[[ Given information, beginning ]]
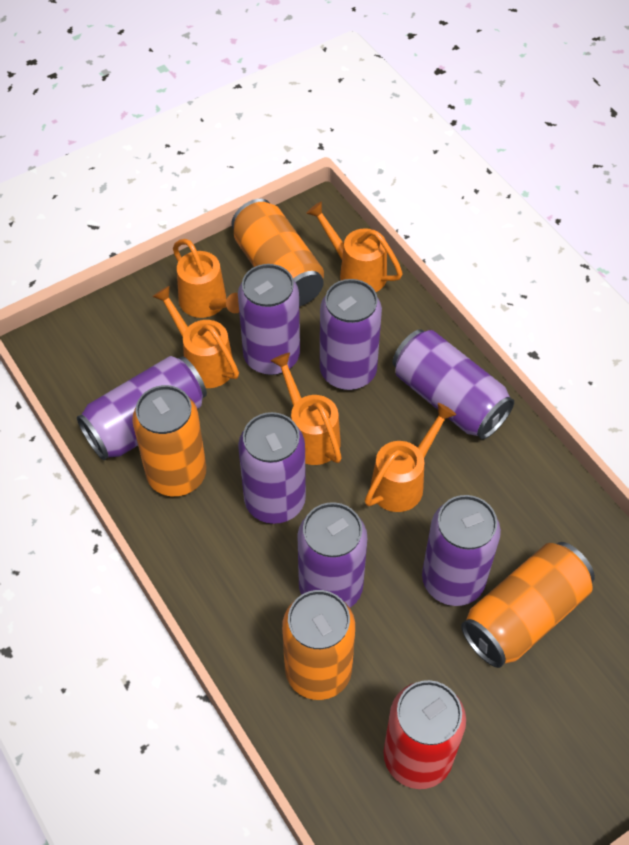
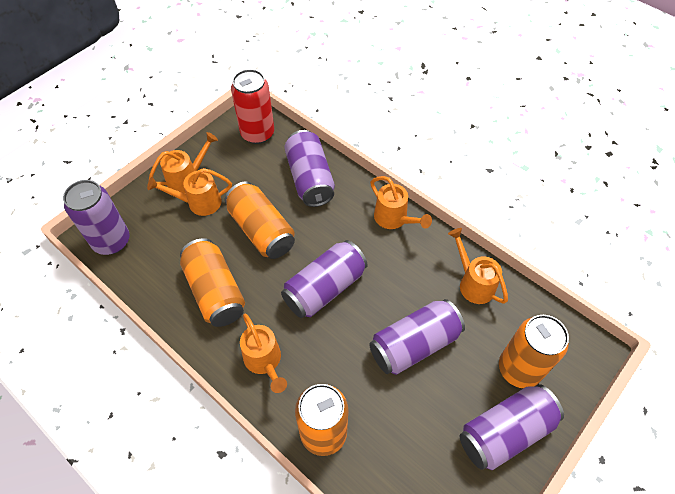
purple can: 7 -> 5

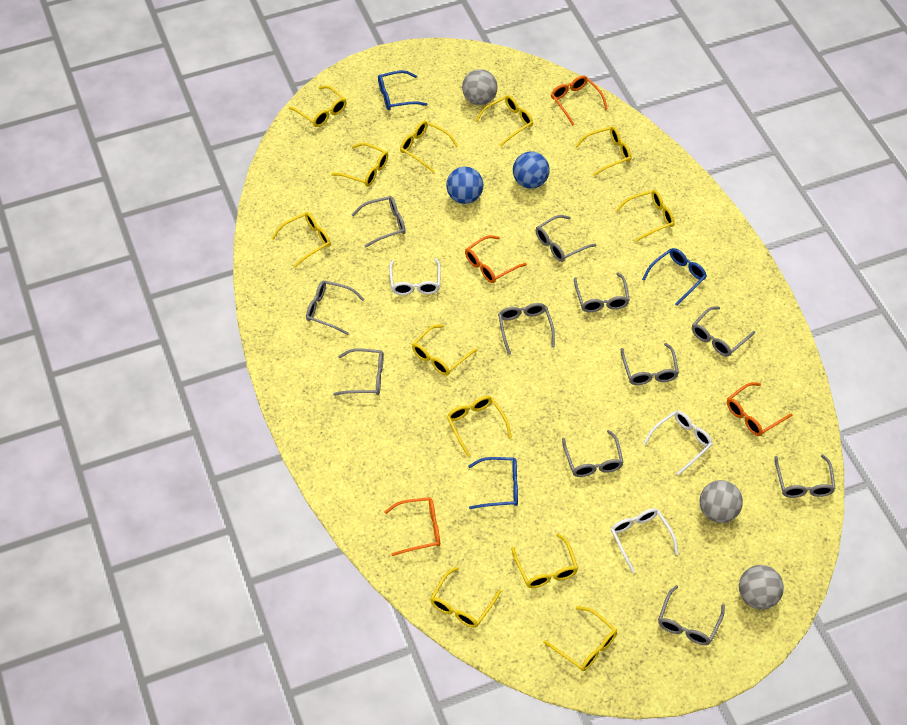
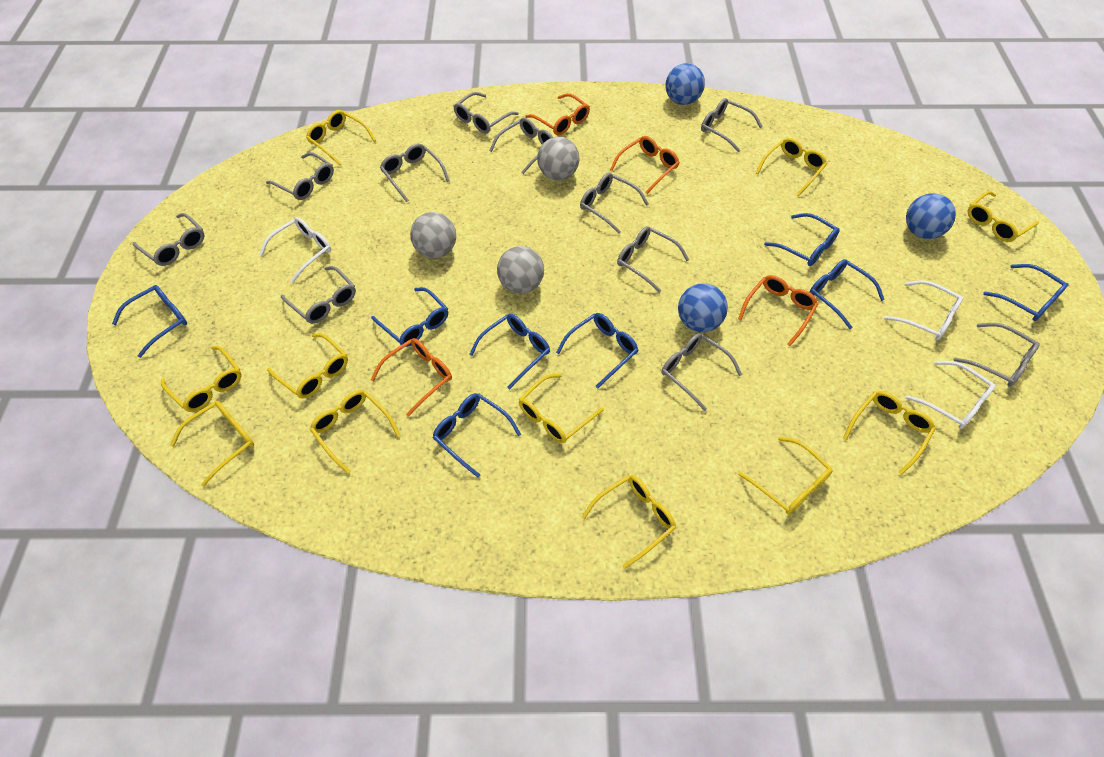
blue ball: 2 -> 3
blue glasses: 3 -> 8
yellow glasses: 12 -> 11

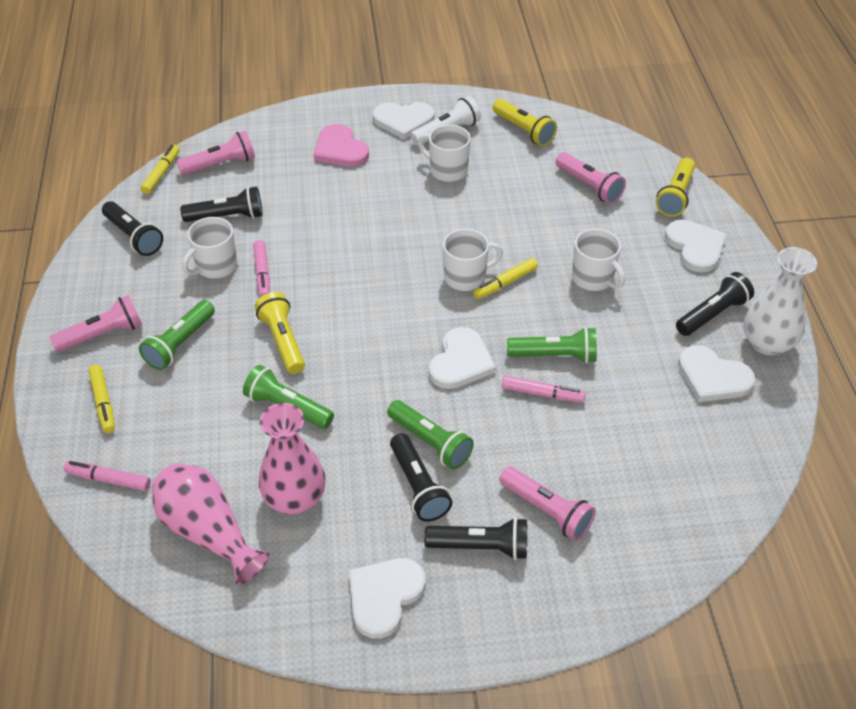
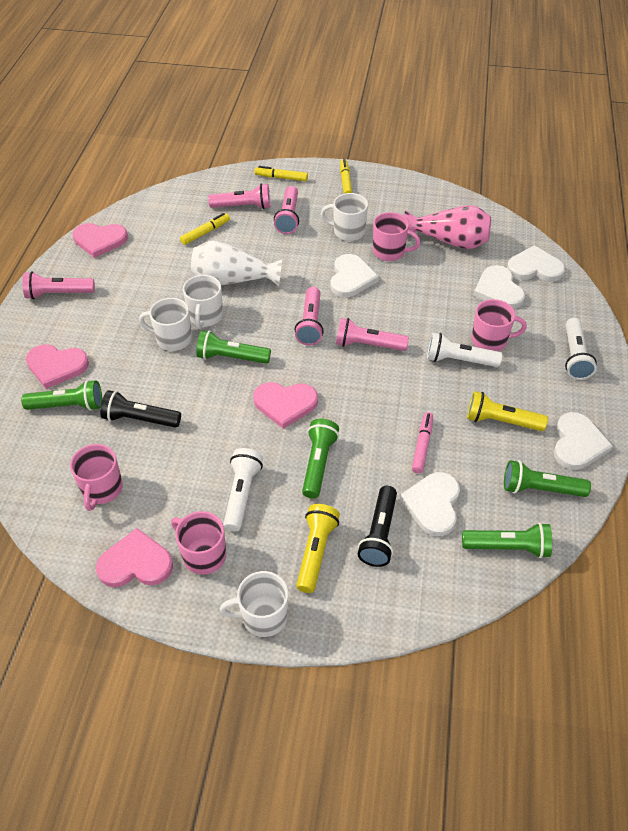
black flashlight: 5 -> 2
green flashlight: 4 -> 5
pink flashlight: 4 -> 5
pink heart: 1 -> 4
pink marker: 3 -> 1
pink mug: 0 -> 4
pink vase: 2 -> 1
white flashlight: 1 -> 3
yellow flashlight: 3 -> 2

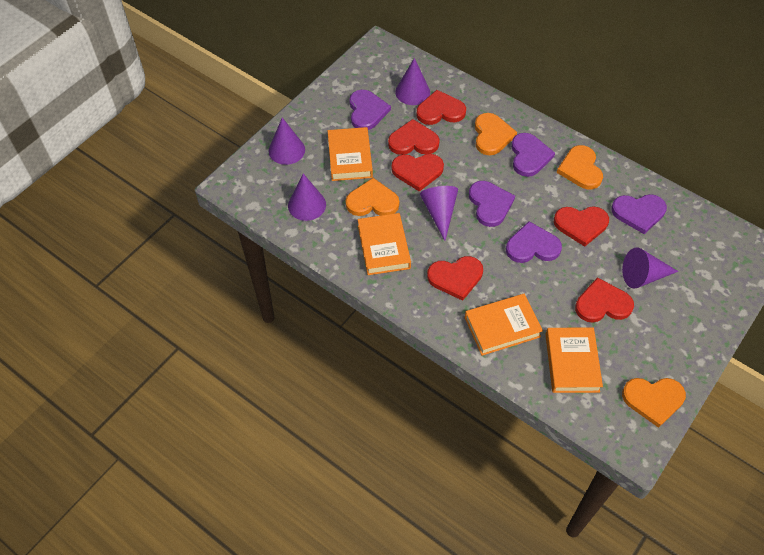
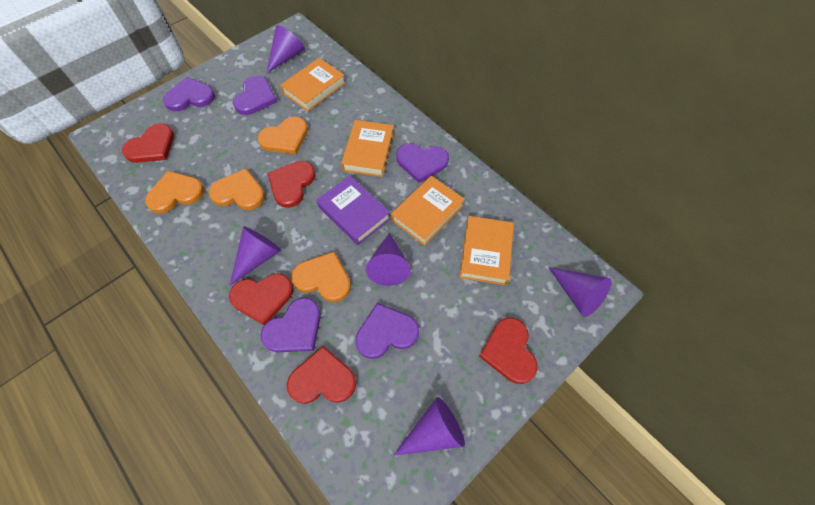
purple book: 0 -> 1
red heart: 6 -> 5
[[ Given information, end ]]
• Task instructions: All lines from the one containing "pink heart: 1 -> 4" to the end of the entries should appear in the output exactly as written, with no pictures.

• Exercise solution:
pink heart: 1 -> 4
pink marker: 3 -> 1
pink mug: 0 -> 4
pink vase: 2 -> 1
white flashlight: 1 -> 3
yellow flashlight: 3 -> 2

purple book: 0 -> 1
red heart: 6 -> 5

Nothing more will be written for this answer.